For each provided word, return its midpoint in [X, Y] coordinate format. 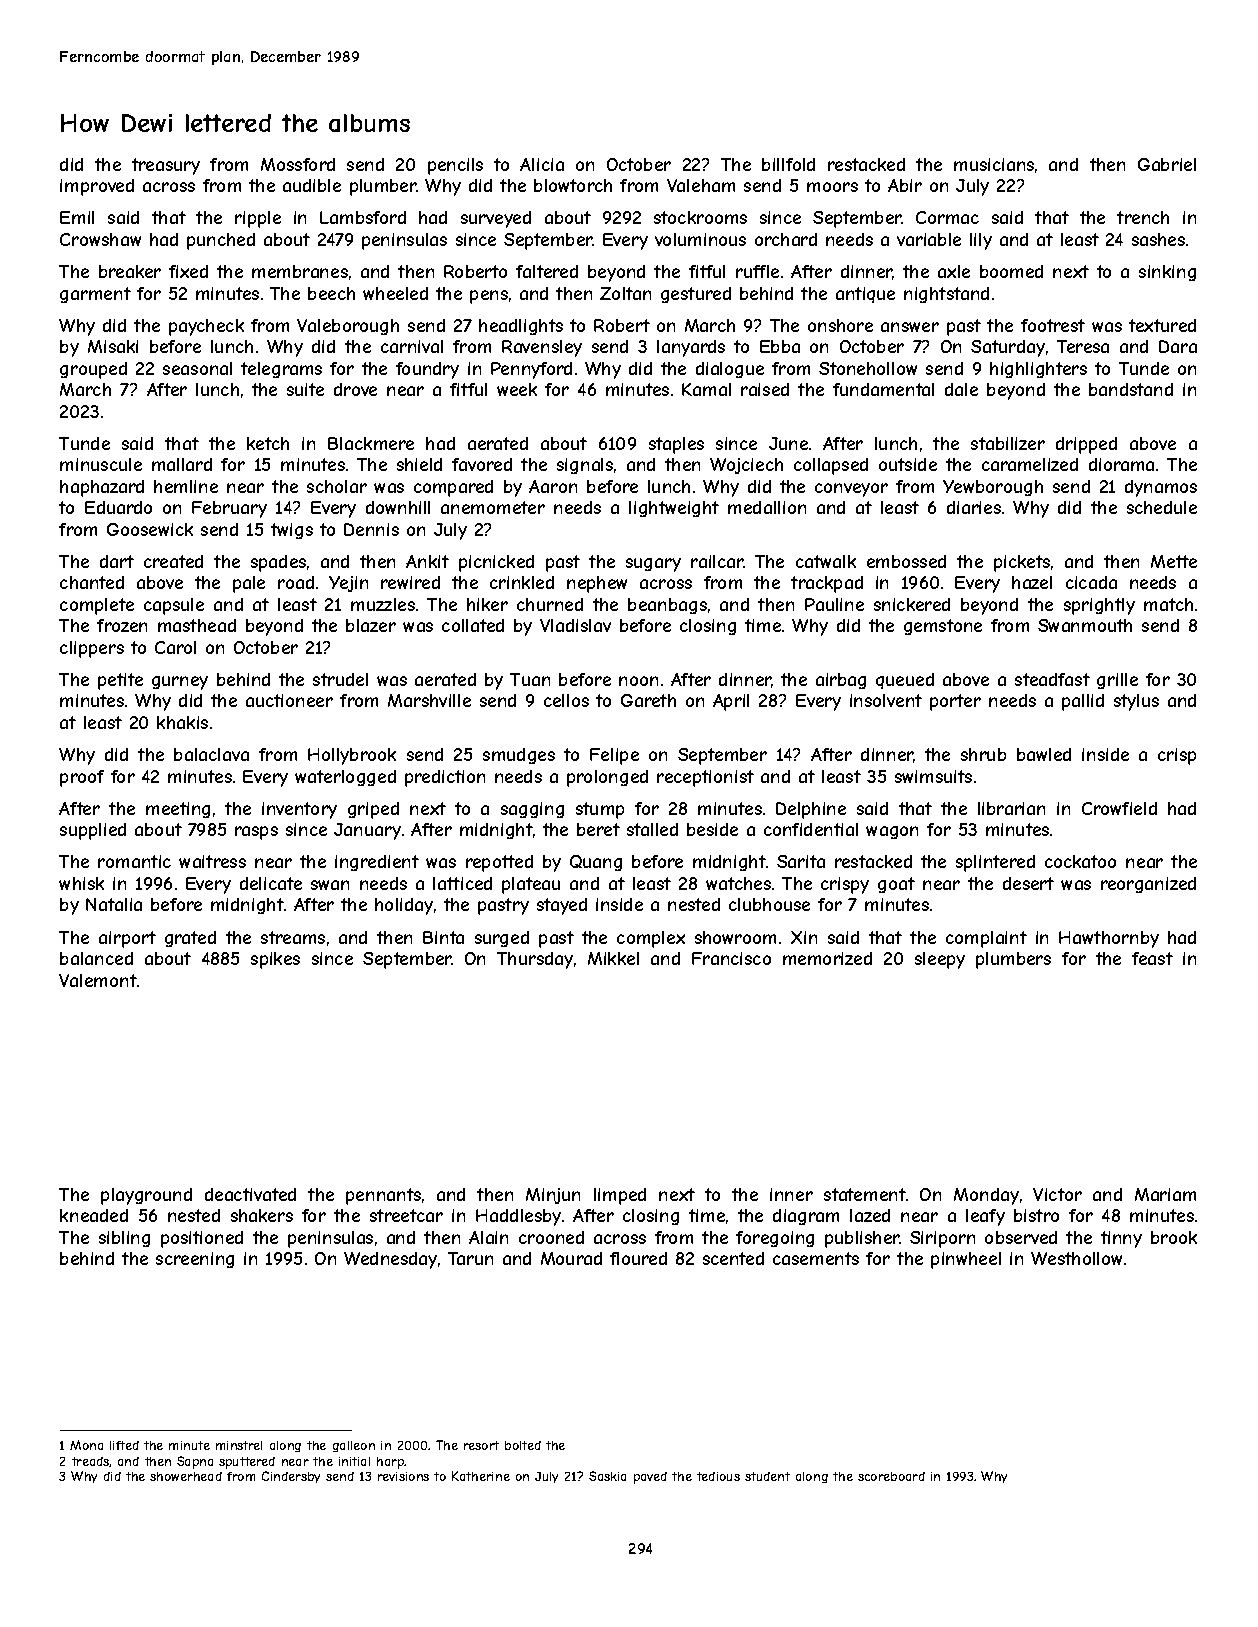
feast [1152, 958]
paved [650, 1478]
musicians [994, 164]
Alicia [542, 164]
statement [865, 1194]
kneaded [94, 1215]
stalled [652, 829]
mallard [182, 464]
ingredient [377, 863]
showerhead [186, 1476]
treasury [166, 166]
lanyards [691, 348]
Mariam [1165, 1194]
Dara [1178, 346]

□ □ □ □ □

TO BE DONE: Rewrite the listing above with "midpoint" switched to "center" and every other part left unchanged. Omit the pictures from your answer.

TASK OUTPUT:
For each provided word, return its center in [X, Y] coordinate format. 
feast [1152, 958]
paved [650, 1478]
musicians [994, 164]
Alicia [542, 164]
statement [865, 1194]
kneaded [94, 1215]
stalled [652, 829]
mallard [182, 464]
ingredient [377, 863]
showerhead [186, 1476]
treasury [166, 166]
lanyards [691, 348]
Mariam [1165, 1194]
Dara [1178, 346]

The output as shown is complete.